-- START OF PROVIDED RECORDS --

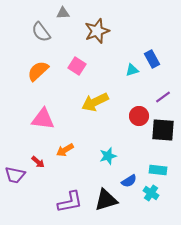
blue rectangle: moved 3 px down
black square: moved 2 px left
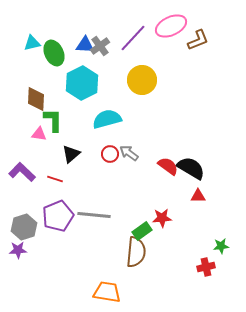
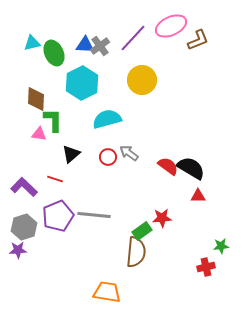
red circle: moved 2 px left, 3 px down
purple L-shape: moved 2 px right, 15 px down
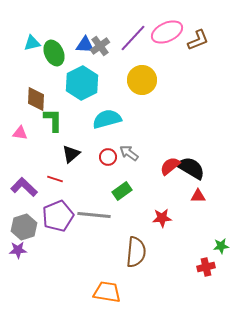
pink ellipse: moved 4 px left, 6 px down
pink triangle: moved 19 px left, 1 px up
red semicircle: moved 2 px right; rotated 75 degrees counterclockwise
green rectangle: moved 20 px left, 40 px up
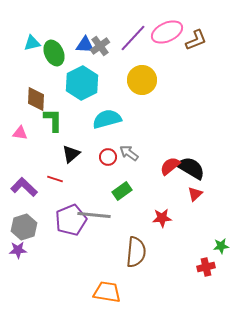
brown L-shape: moved 2 px left
red triangle: moved 3 px left, 2 px up; rotated 42 degrees counterclockwise
purple pentagon: moved 13 px right, 4 px down
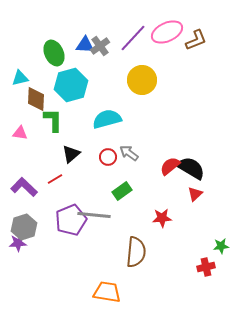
cyan triangle: moved 12 px left, 35 px down
cyan hexagon: moved 11 px left, 2 px down; rotated 12 degrees clockwise
red line: rotated 49 degrees counterclockwise
purple star: moved 7 px up
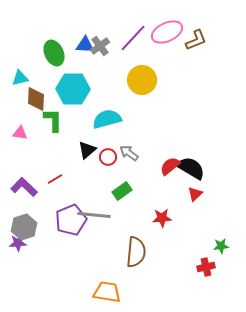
cyan hexagon: moved 2 px right, 4 px down; rotated 16 degrees clockwise
black triangle: moved 16 px right, 4 px up
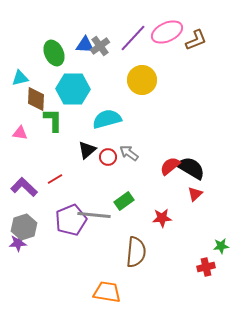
green rectangle: moved 2 px right, 10 px down
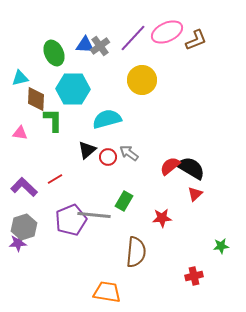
green rectangle: rotated 24 degrees counterclockwise
red cross: moved 12 px left, 9 px down
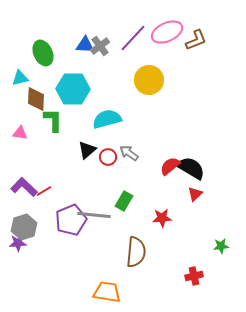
green ellipse: moved 11 px left
yellow circle: moved 7 px right
red line: moved 11 px left, 12 px down
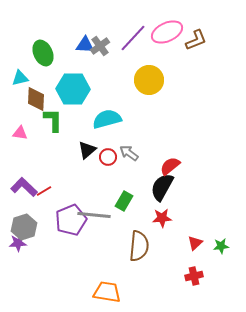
black semicircle: moved 29 px left, 19 px down; rotated 92 degrees counterclockwise
red triangle: moved 49 px down
brown semicircle: moved 3 px right, 6 px up
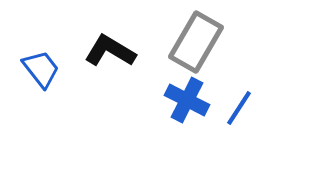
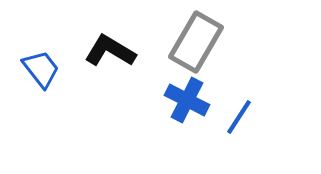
blue line: moved 9 px down
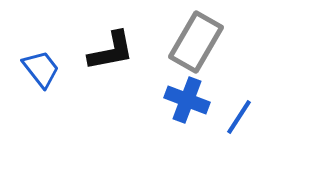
black L-shape: moved 1 px right; rotated 138 degrees clockwise
blue cross: rotated 6 degrees counterclockwise
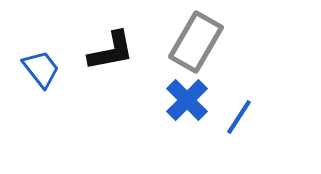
blue cross: rotated 24 degrees clockwise
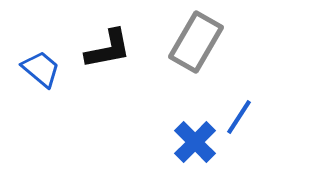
black L-shape: moved 3 px left, 2 px up
blue trapezoid: rotated 12 degrees counterclockwise
blue cross: moved 8 px right, 42 px down
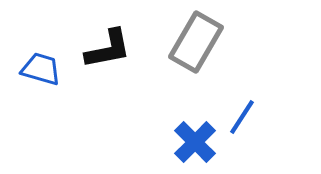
blue trapezoid: rotated 24 degrees counterclockwise
blue line: moved 3 px right
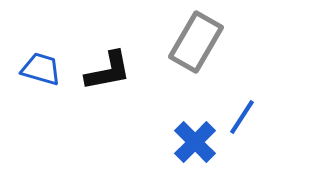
black L-shape: moved 22 px down
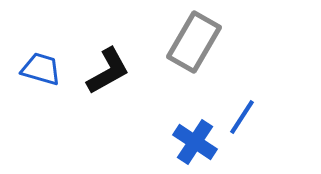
gray rectangle: moved 2 px left
black L-shape: rotated 18 degrees counterclockwise
blue cross: rotated 12 degrees counterclockwise
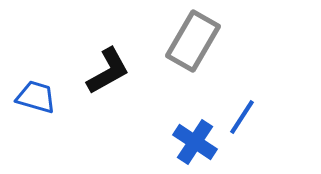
gray rectangle: moved 1 px left, 1 px up
blue trapezoid: moved 5 px left, 28 px down
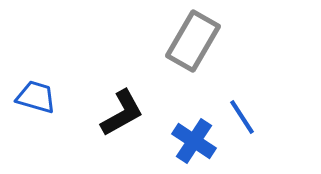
black L-shape: moved 14 px right, 42 px down
blue line: rotated 66 degrees counterclockwise
blue cross: moved 1 px left, 1 px up
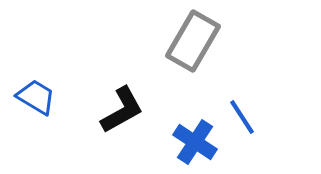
blue trapezoid: rotated 15 degrees clockwise
black L-shape: moved 3 px up
blue cross: moved 1 px right, 1 px down
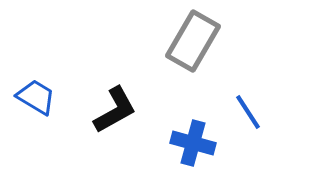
black L-shape: moved 7 px left
blue line: moved 6 px right, 5 px up
blue cross: moved 2 px left, 1 px down; rotated 18 degrees counterclockwise
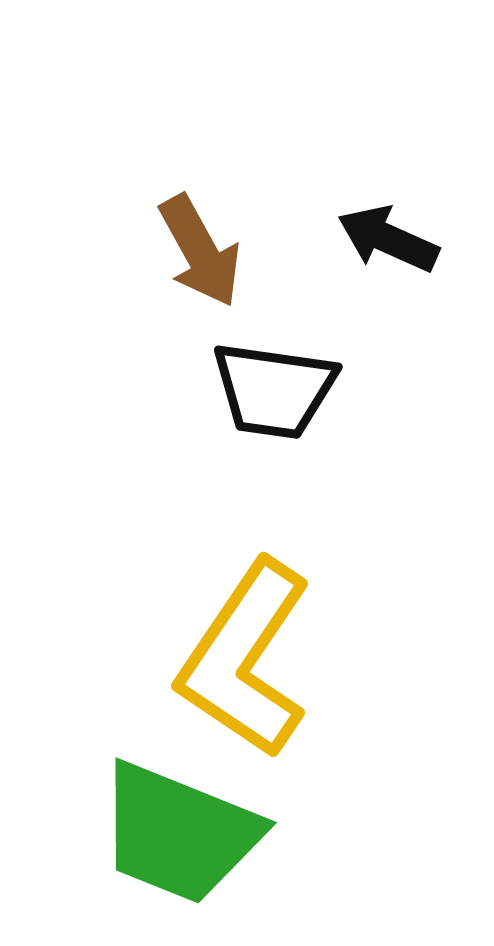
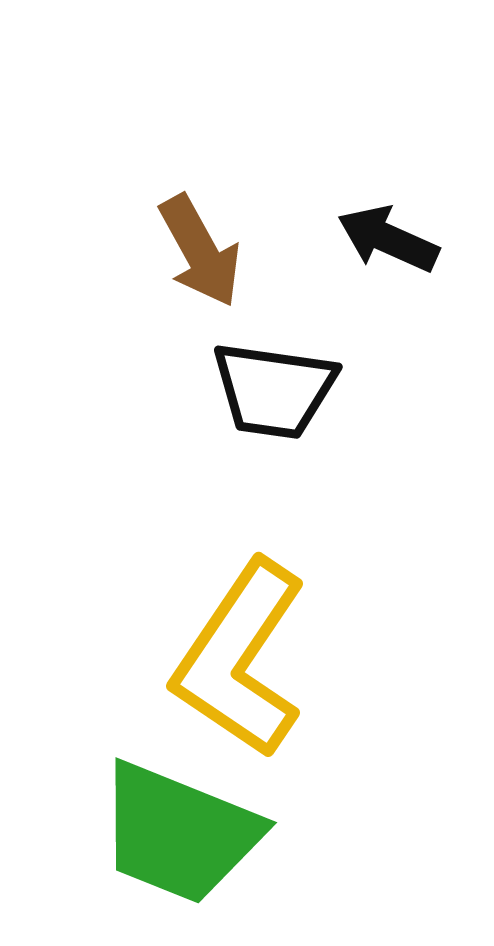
yellow L-shape: moved 5 px left
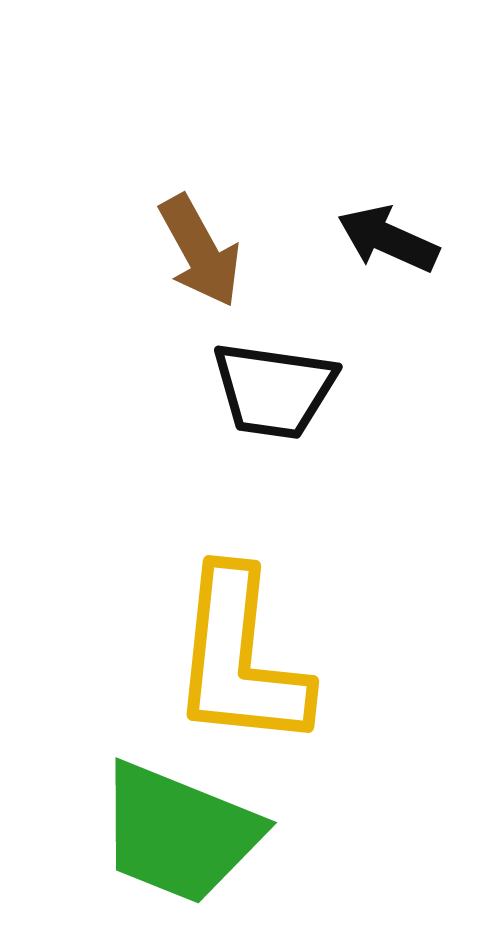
yellow L-shape: rotated 28 degrees counterclockwise
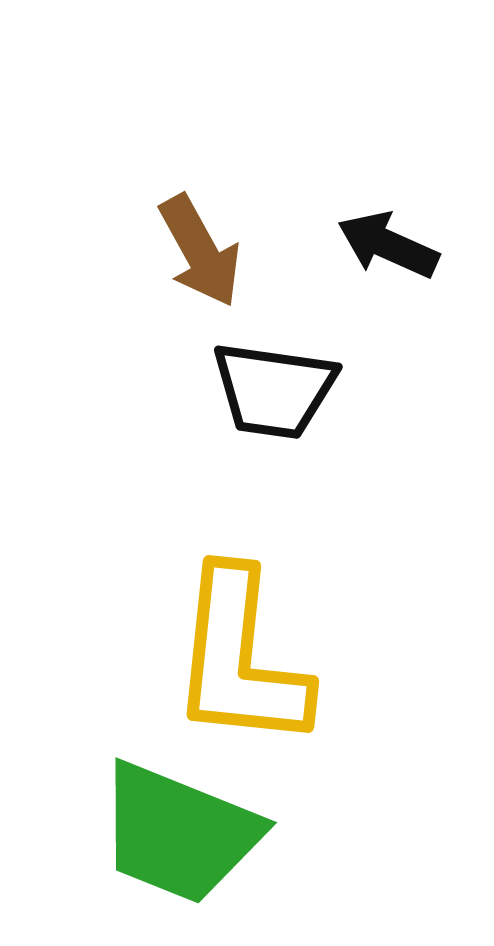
black arrow: moved 6 px down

-- END OF PROVIDED RECORDS --

## [GIVEN REQUEST]
Arrange every line describing a movement or rotation in the entries above as a single numbered list, skipping blank lines. Leave the pictures out of your answer.

## [TASK SOLUTION]
1. blue rectangle: moved 3 px down
2. black square: moved 2 px left
3. red circle: moved 2 px left, 3 px down
4. purple L-shape: moved 2 px right, 15 px down
5. pink ellipse: moved 4 px left, 6 px down
6. pink triangle: moved 19 px left, 1 px up
7. red semicircle: moved 2 px right; rotated 75 degrees counterclockwise
8. green rectangle: moved 20 px left, 40 px up
9. brown L-shape: moved 2 px left
10. red triangle: moved 3 px left, 2 px up; rotated 42 degrees counterclockwise
11. purple pentagon: moved 13 px right, 4 px down
12. cyan triangle: moved 12 px left, 35 px down
13. cyan hexagon: moved 11 px left, 2 px down; rotated 12 degrees clockwise
14. red line: rotated 49 degrees counterclockwise
15. purple star: moved 7 px up
16. cyan hexagon: moved 2 px right, 4 px down; rotated 16 degrees clockwise
17. black triangle: moved 16 px right, 4 px up
18. green rectangle: moved 2 px right, 10 px down
19. green rectangle: rotated 24 degrees counterclockwise
20. red cross: moved 12 px left, 9 px down
21. green ellipse: moved 11 px left
22. yellow circle: moved 7 px right
23. red line: moved 11 px left, 12 px down
24. black semicircle: moved 29 px left, 19 px down; rotated 92 degrees counterclockwise
25. red triangle: moved 49 px down
26. brown semicircle: moved 3 px right, 6 px up
27. blue line: moved 9 px down
28. black L-shape: moved 1 px right; rotated 138 degrees clockwise
29. blue cross: rotated 6 degrees counterclockwise
30. blue cross: rotated 24 degrees clockwise
31. black L-shape: moved 3 px left, 2 px up
32. blue trapezoid: rotated 12 degrees counterclockwise
33. blue cross: moved 8 px right, 42 px down
34. blue trapezoid: rotated 24 degrees counterclockwise
35. blue line: moved 3 px right
36. black L-shape: moved 22 px down
37. gray rectangle: moved 2 px left
38. black L-shape: rotated 18 degrees counterclockwise
39. blue cross: rotated 12 degrees counterclockwise
40. gray rectangle: moved 1 px left, 1 px up
41. blue trapezoid: moved 5 px left, 28 px down
42. black L-shape: moved 14 px right, 42 px down
43. blue line: rotated 66 degrees counterclockwise
44. blue cross: moved 1 px left, 1 px up
45. blue trapezoid: rotated 15 degrees clockwise
46. black L-shape: moved 3 px up
47. blue cross: moved 1 px right, 1 px down
48. black L-shape: moved 7 px left
49. blue line: moved 6 px right, 5 px up
50. blue cross: moved 2 px left, 1 px down; rotated 18 degrees counterclockwise
51. yellow L-shape: moved 5 px left
52. yellow L-shape: rotated 28 degrees counterclockwise
53. black arrow: moved 6 px down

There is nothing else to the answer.